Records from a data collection
--------------------------------------------------

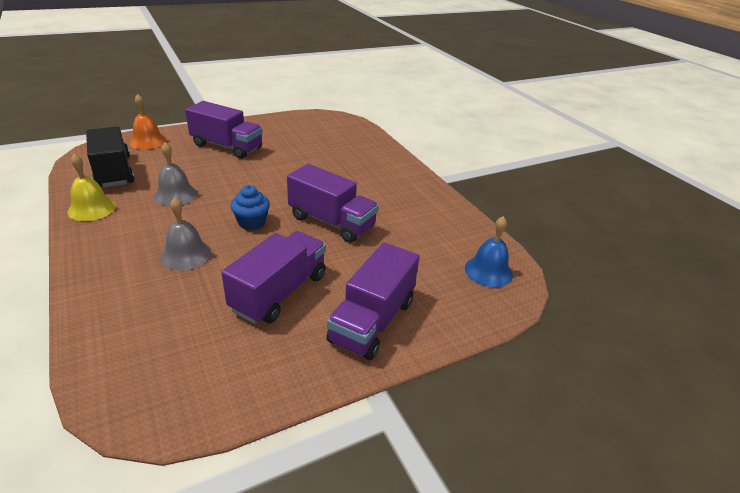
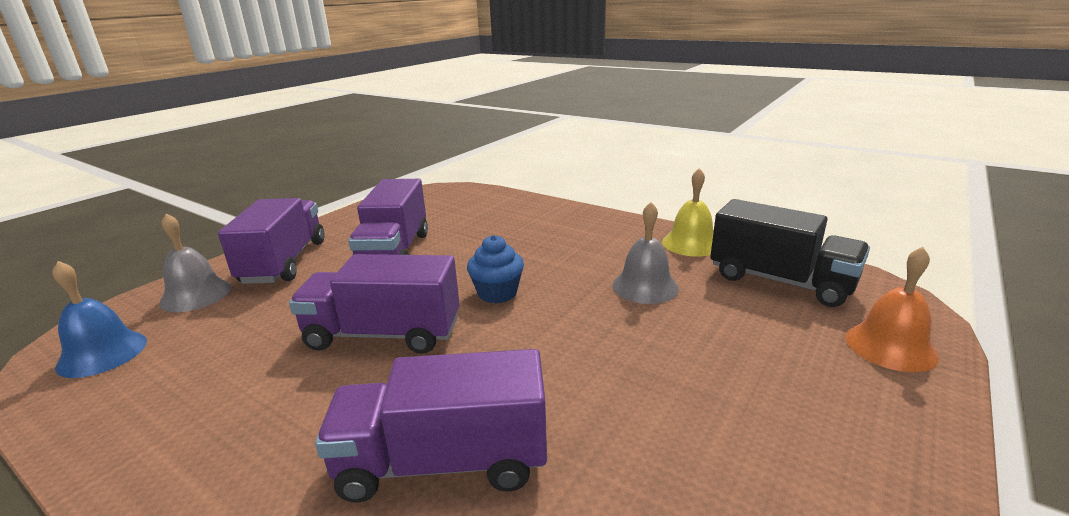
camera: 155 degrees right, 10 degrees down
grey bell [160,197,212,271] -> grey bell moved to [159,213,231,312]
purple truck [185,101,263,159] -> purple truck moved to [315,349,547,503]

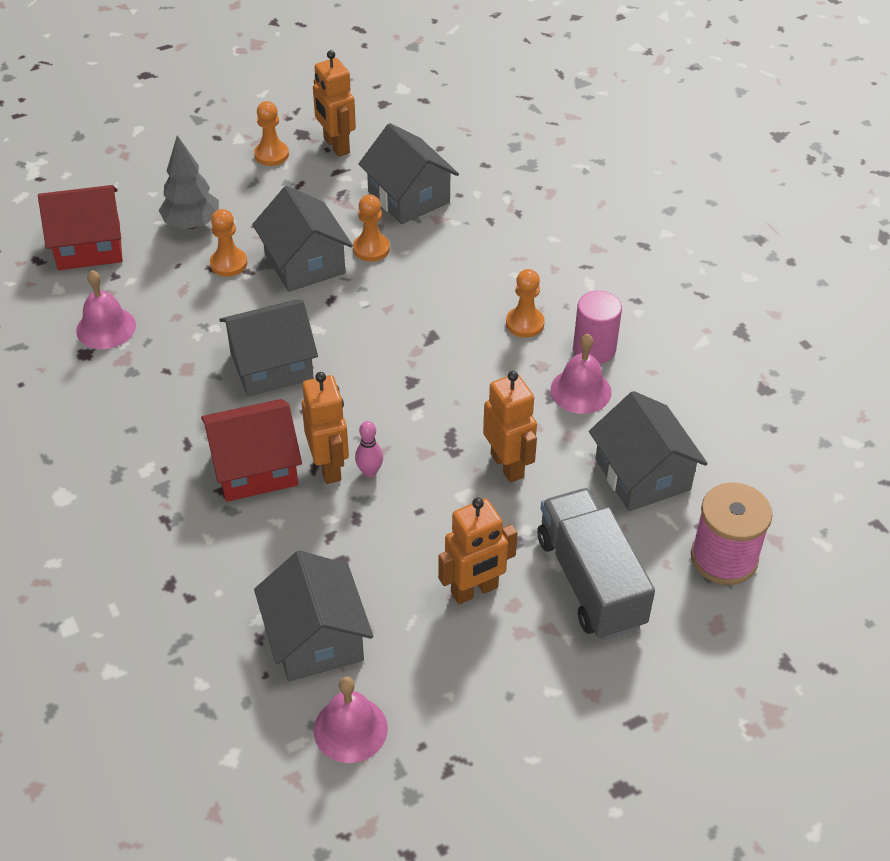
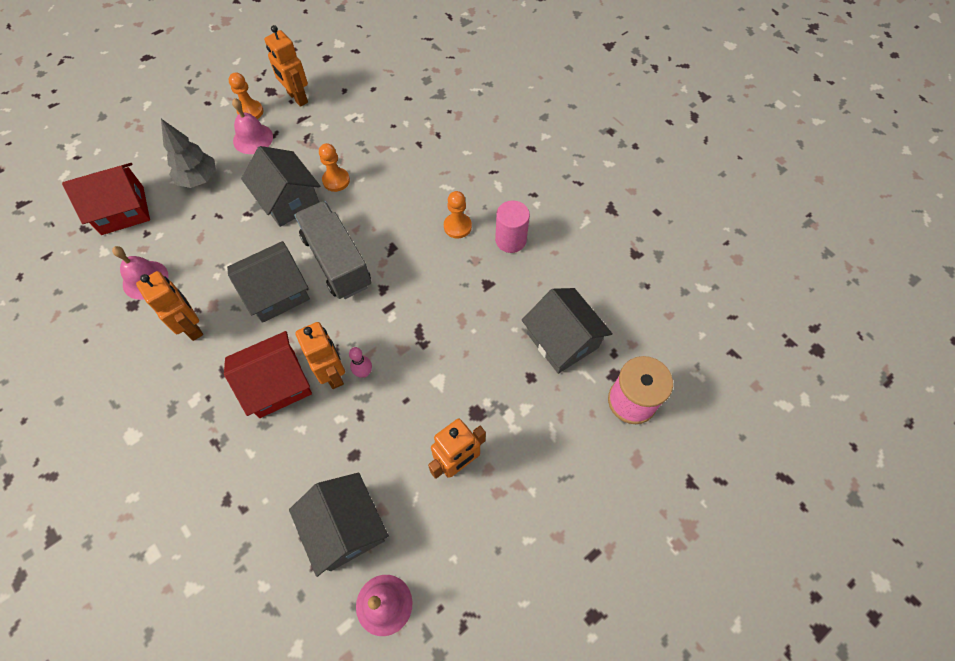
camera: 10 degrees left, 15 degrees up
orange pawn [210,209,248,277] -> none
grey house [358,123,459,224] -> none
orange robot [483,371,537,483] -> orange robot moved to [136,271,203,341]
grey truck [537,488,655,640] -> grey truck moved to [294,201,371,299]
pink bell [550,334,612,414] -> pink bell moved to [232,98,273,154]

--------------------------------------------------

__WHAT TO DO__
Give the entries back verbatim and omit the images.

__REPLY__
camera: 155 degrees right, 10 degrees down
grey bell [160,197,212,271] -> grey bell moved to [159,213,231,312]
purple truck [185,101,263,159] -> purple truck moved to [315,349,547,503]

camera: 10 degrees left, 15 degrees up
orange pawn [210,209,248,277] -> none
grey house [358,123,459,224] -> none
orange robot [483,371,537,483] -> orange robot moved to [136,271,203,341]
grey truck [537,488,655,640] -> grey truck moved to [294,201,371,299]
pink bell [550,334,612,414] -> pink bell moved to [232,98,273,154]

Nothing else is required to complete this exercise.